_Action item:_
Set the listing down exactly; no pictures.

_Recorded data:_
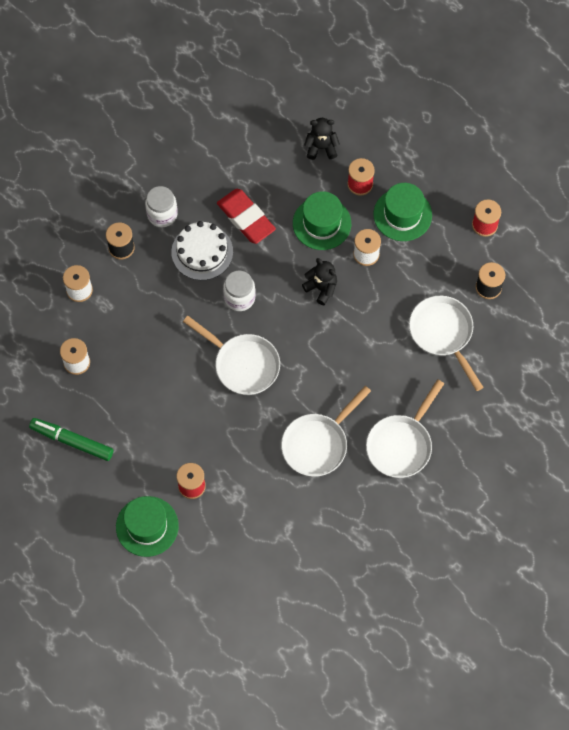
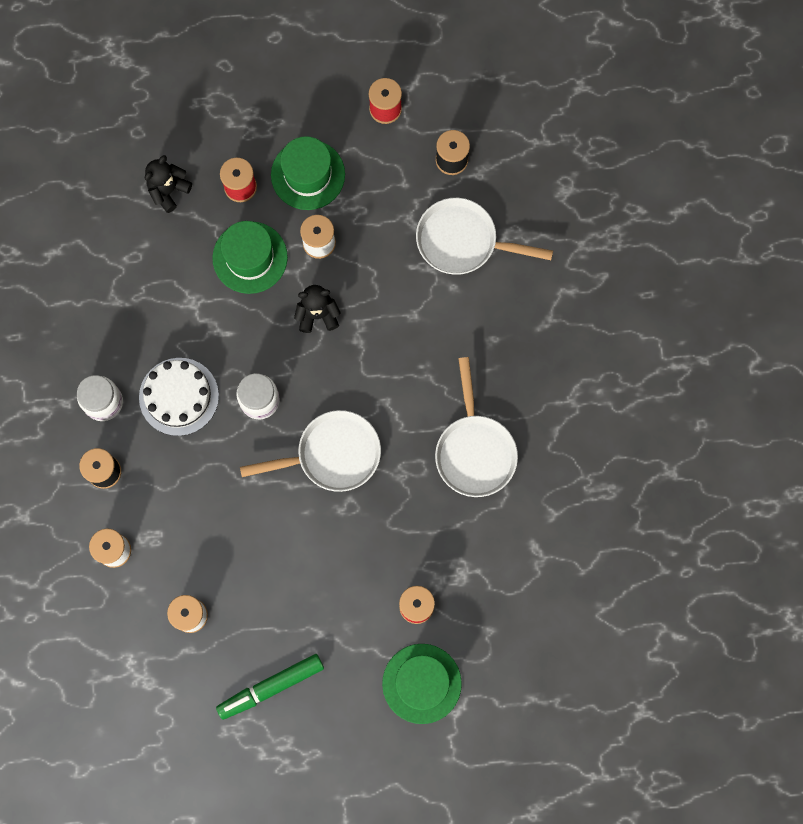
camera: 50 degrees left, 10 degrees up
red eraser [217,189,276,244] -> none
white pan [366,379,444,478] -> none

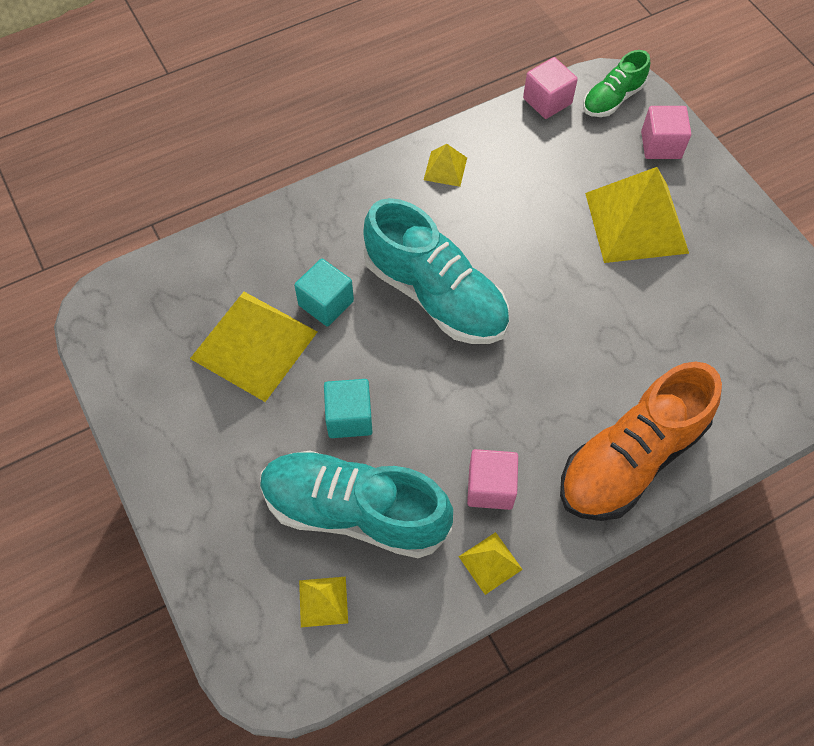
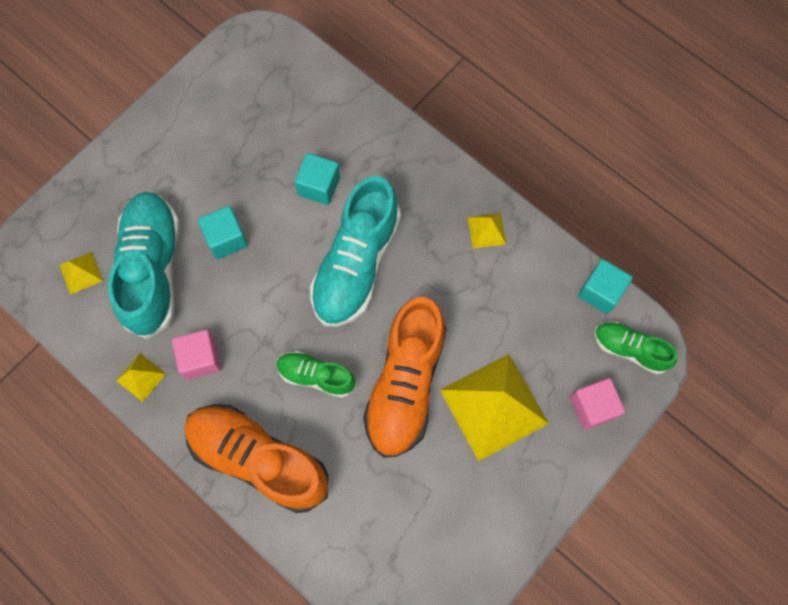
camera: 70 degrees right, 10 degrees up
yellow pyramid [190,292,317,402] -> none
pink cube [523,57,578,119] -> turquoise cube [578,259,633,314]
none -> green shoe [277,351,356,398]
none -> orange shoe [363,297,446,458]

_Exercise output:_
camera: 50 degrees left, 10 degrees up
red eraser [217,189,276,244] -> none
white pan [366,379,444,478] -> none

camera: 70 degrees right, 10 degrees up
yellow pyramid [190,292,317,402] -> none
pink cube [523,57,578,119] -> turquoise cube [578,259,633,314]
none -> green shoe [277,351,356,398]
none -> orange shoe [363,297,446,458]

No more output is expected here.